GOAL OF THE EXERCISE: Lines with "vase": please show every one of them from the listing below.

DATA FOR THE TASK:

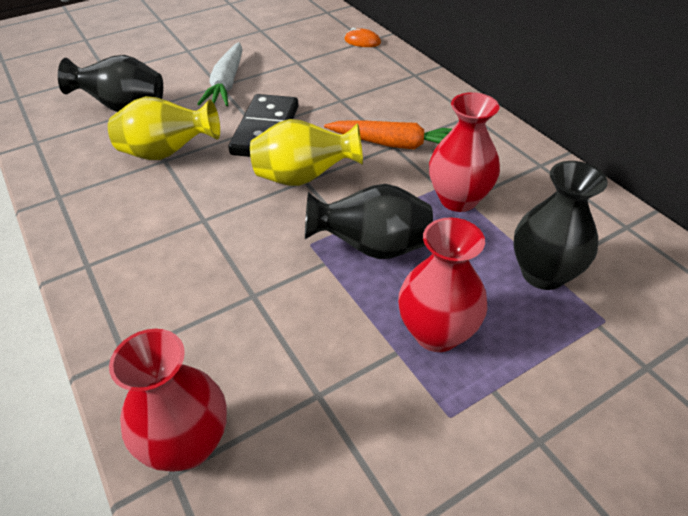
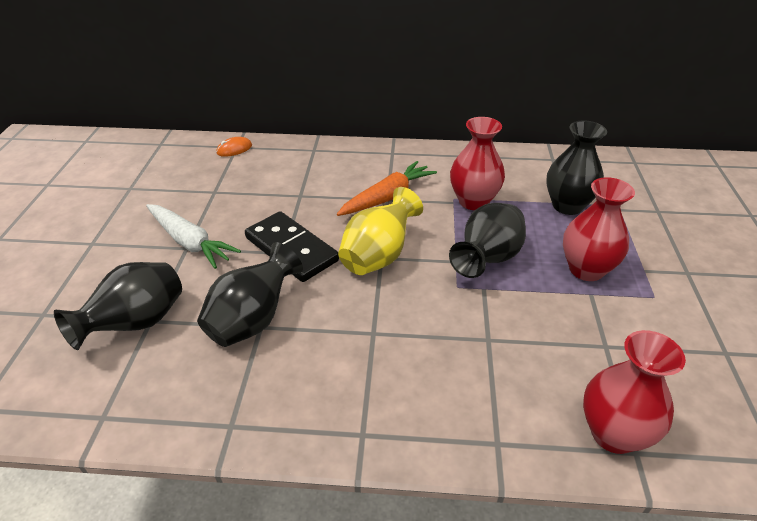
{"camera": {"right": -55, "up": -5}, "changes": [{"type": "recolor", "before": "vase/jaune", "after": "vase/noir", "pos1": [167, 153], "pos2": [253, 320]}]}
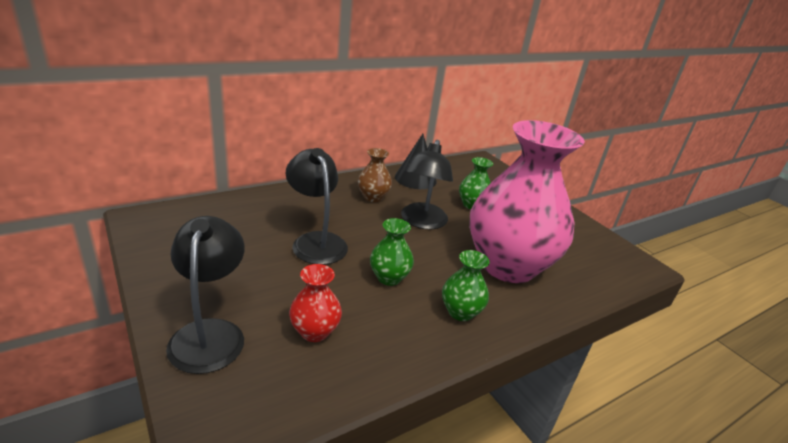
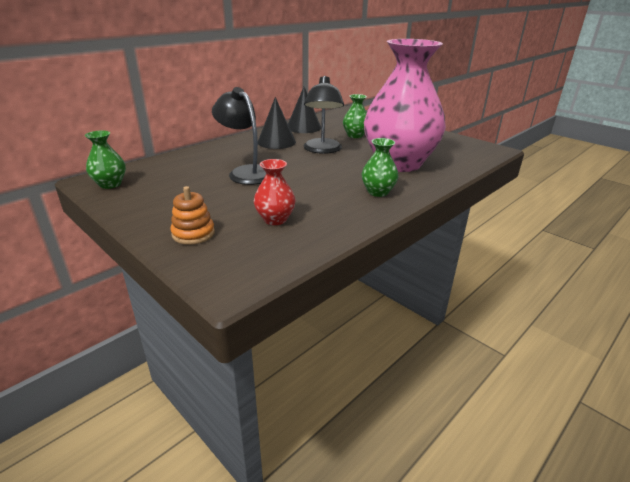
{"camera": {"right": -10, "up": 0}, "changes": [{"type": "replace", "before": "lampe/noir", "after": "jouet à empiler/orange", "pos1": [210, 333], "pos2": [193, 233]}, {"type": "replace", "before": "vase/marron", "after": "cône/noir", "pos1": [373, 197], "pos2": [276, 142]}, {"type": "move", "before": "vase/vert", "pos1": [389, 278], "pos2": [110, 184]}]}
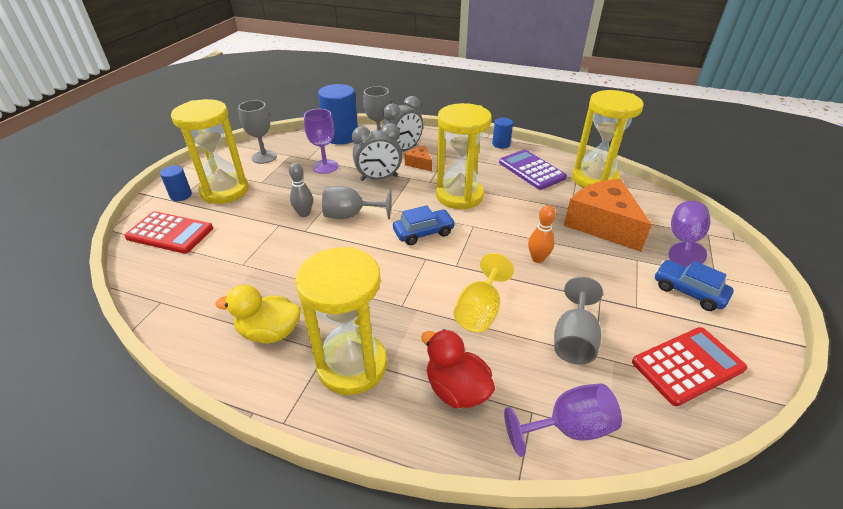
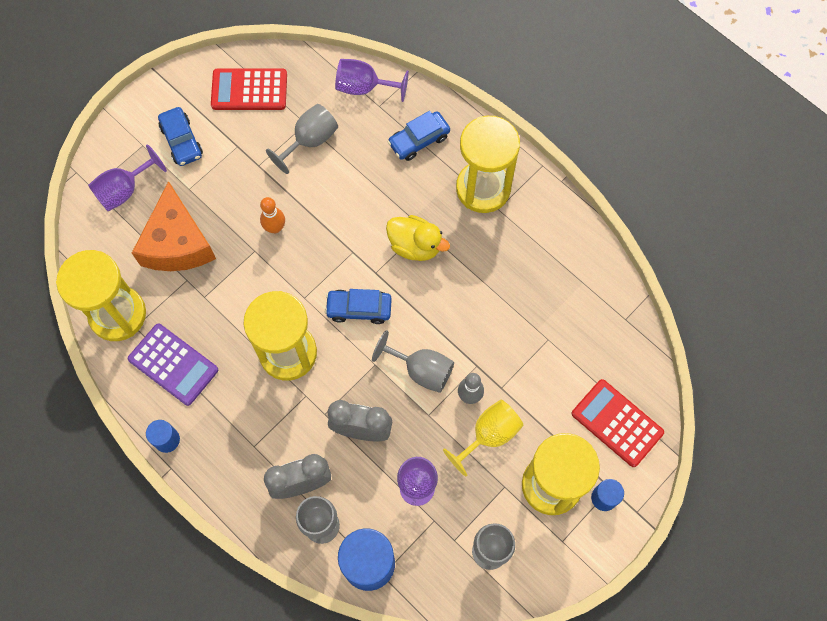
{"camera": {"right": -155, "up": 30}, "changes": [{"type": "move", "before": "canard/jaune", "pos1": [270, 332], "pos2": [415, 245]}, {"type": "delete", "before": "fromage/orange", "pos1": [419, 163]}, {"type": "replace", "before": "canard/rouge", "after": "voiture/bleu", "pos1": [456, 389], "pos2": [419, 140]}, {"type": "move", "before": "verre à pied/jaune", "pos1": [480, 311], "pos2": [489, 435]}, {"type": "rotate", "before": "calculatrice/violet", "pos1": [531, 170], "pos2": [173, 364], "turn": -45}]}
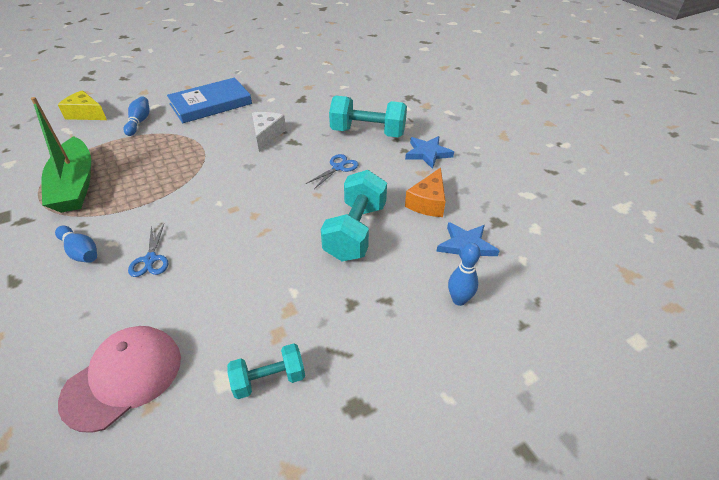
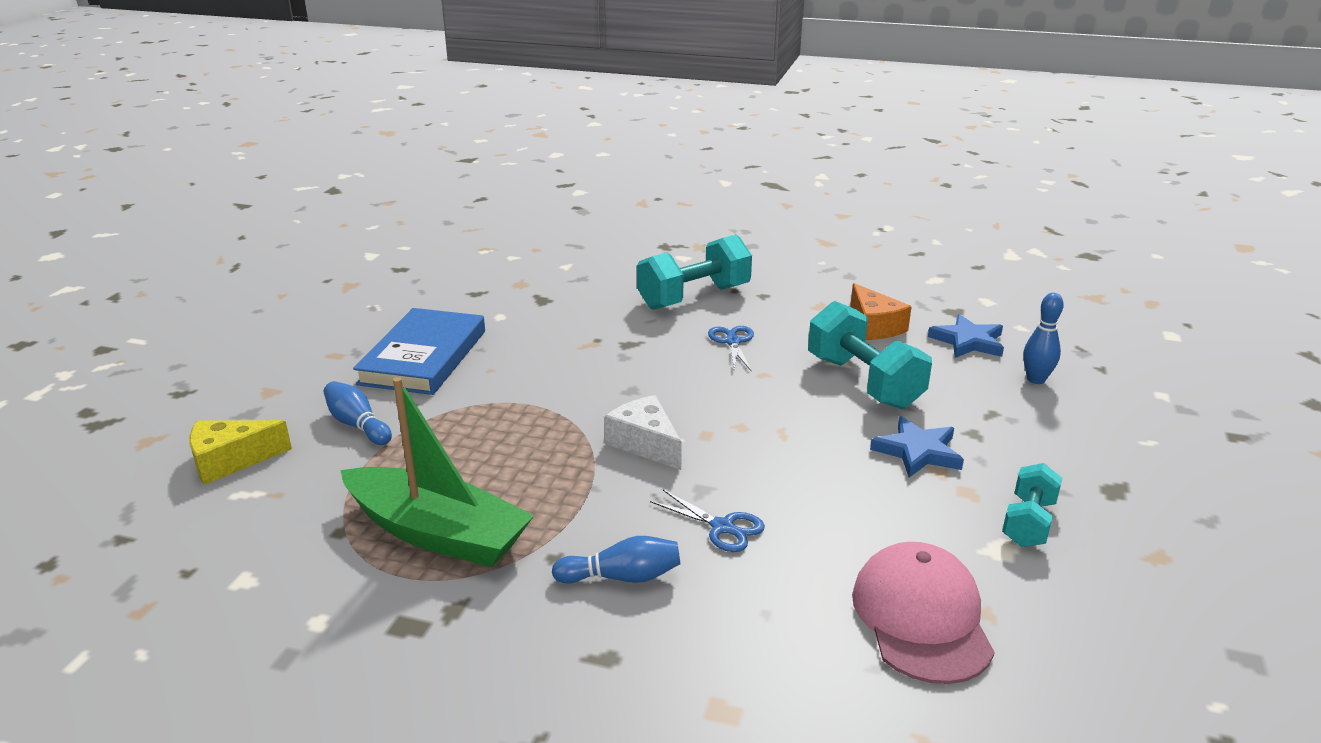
{"camera": {"right": -45, "up": -15}, "changes": [{"type": "move", "before": "fromage/blanc", "pos1": [267, 135], "pos2": [645, 443]}, {"type": "move", "before": "étoile/bleu", "pos1": [427, 153], "pos2": [918, 451]}]}
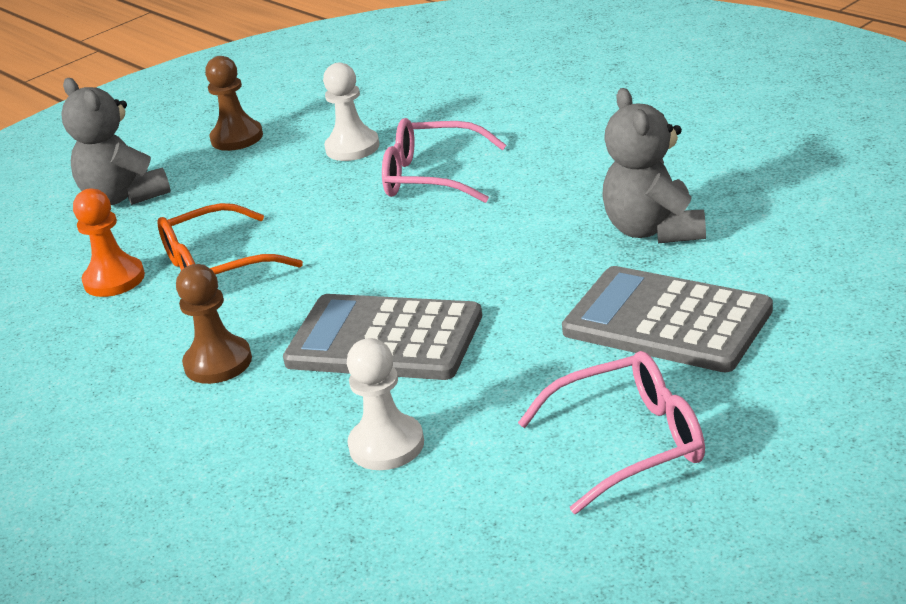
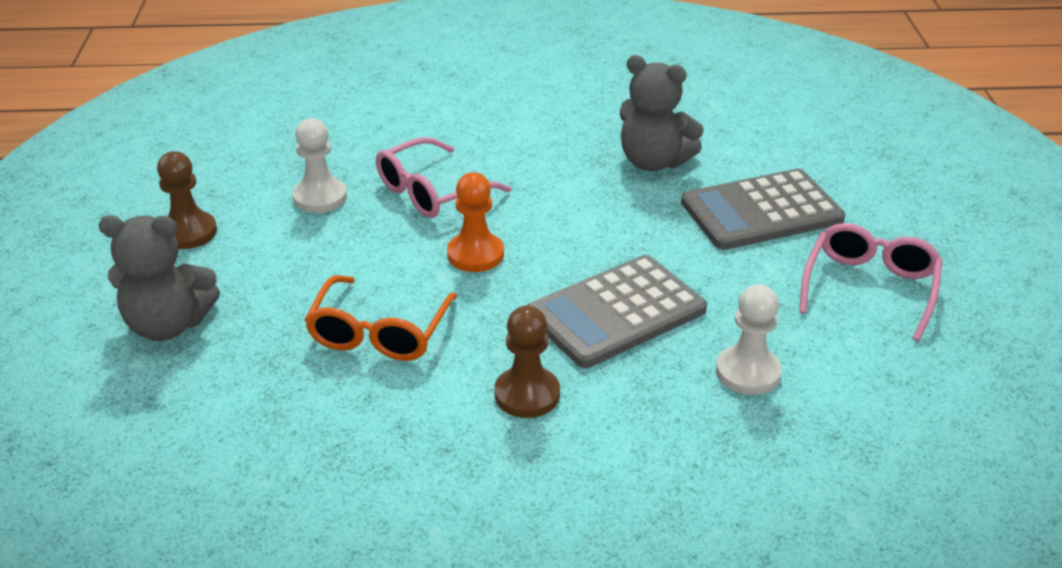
{"camera": {"right": -55, "up": 5}, "changes": [{"type": "move", "before": "pion/orange", "pos1": [114, 279], "pos2": [475, 254]}]}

WRITTEN ANSWER:
{"camera": {"right": -55, "up": -5}, "changes": [{"type": "recolor", "before": "vase/jaune", "after": "vase/noir", "pos1": [167, 153], "pos2": [253, 320]}]}
{"camera": {"right": -10, "up": 0}, "changes": [{"type": "replace", "before": "lampe/noir", "after": "jouet à empiler/orange", "pos1": [210, 333], "pos2": [193, 233]}, {"type": "replace", "before": "vase/marron", "after": "cône/noir", "pos1": [373, 197], "pos2": [276, 142]}, {"type": "move", "before": "vase/vert", "pos1": [389, 278], "pos2": [110, 184]}]}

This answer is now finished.